• Work request: Determine how many lines in the entries below contain "plate", and output only that number.

• Excerpts from a dataset:
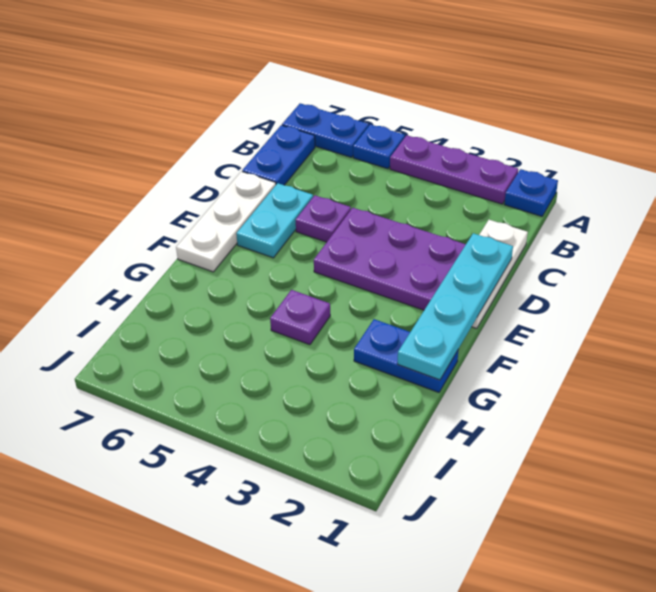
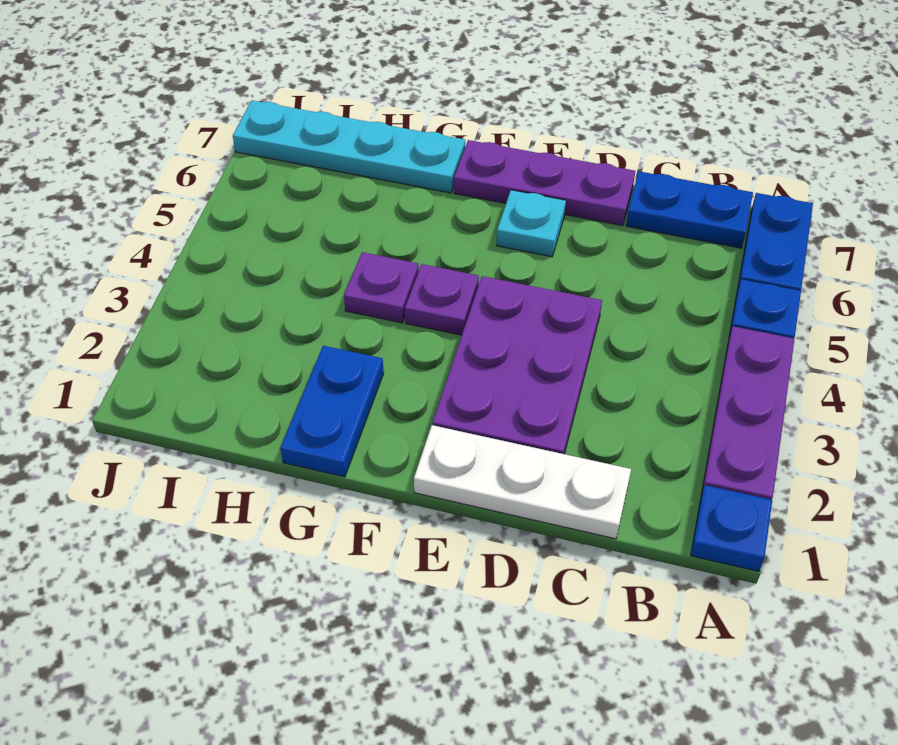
cyan plate D1:G1 level 2 -> cyan plate G7:J7 level 1
purple plate D5 level 1 -> purple plate F4 level 1
cyan plate D6:E6 level 1 -> cyan plate E6 level 1
white plate D7:F7 level 1 -> purple plate D7:F7 level 1

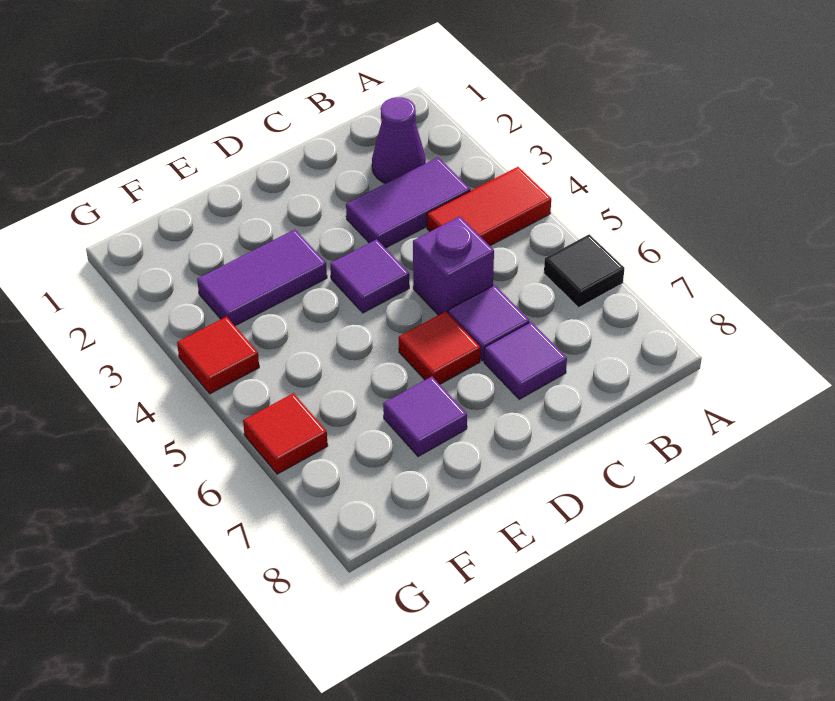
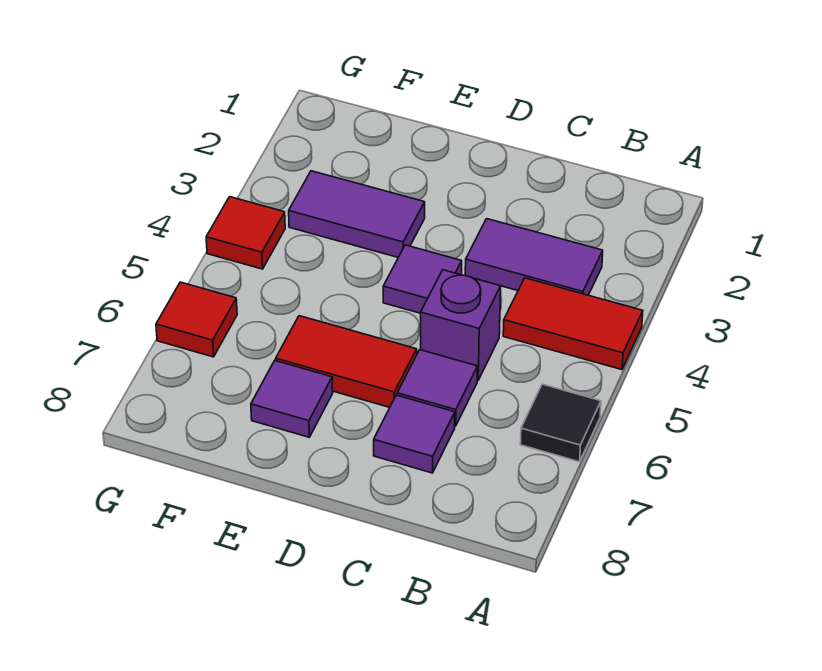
purple cone B2 level 1 -> none
red tile D6 level 1 -> red tile D6:E6 level 1

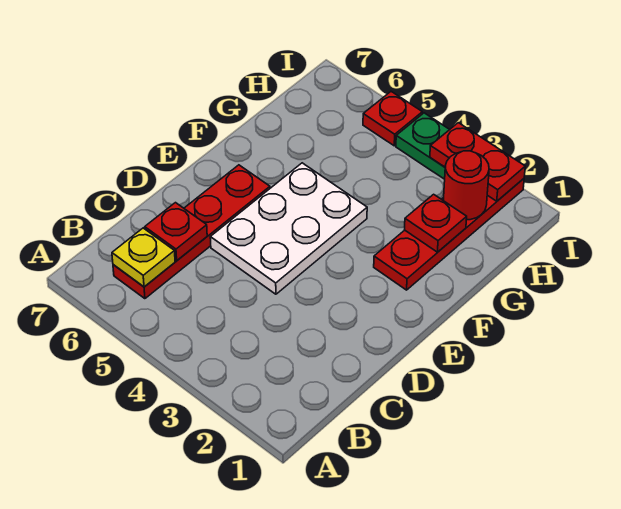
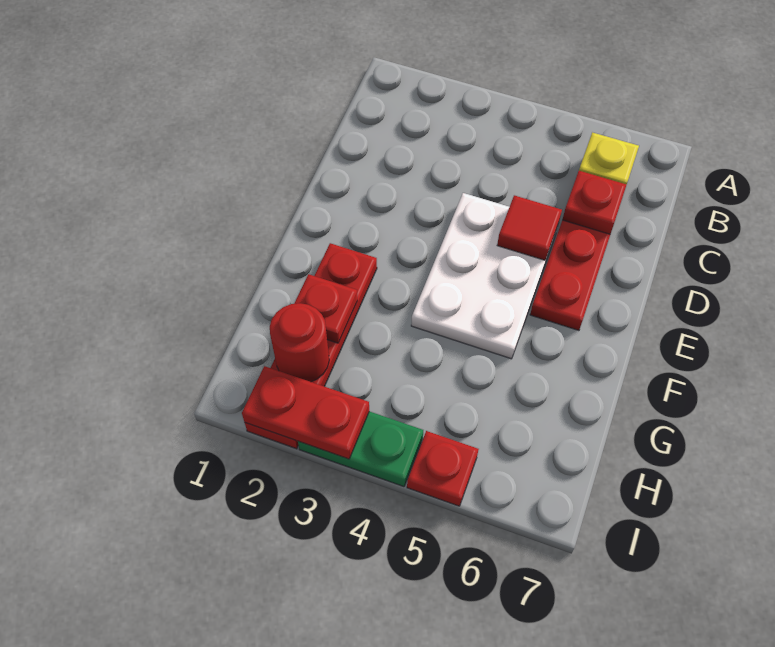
none -> red tile D5 level 2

• Written answer: 4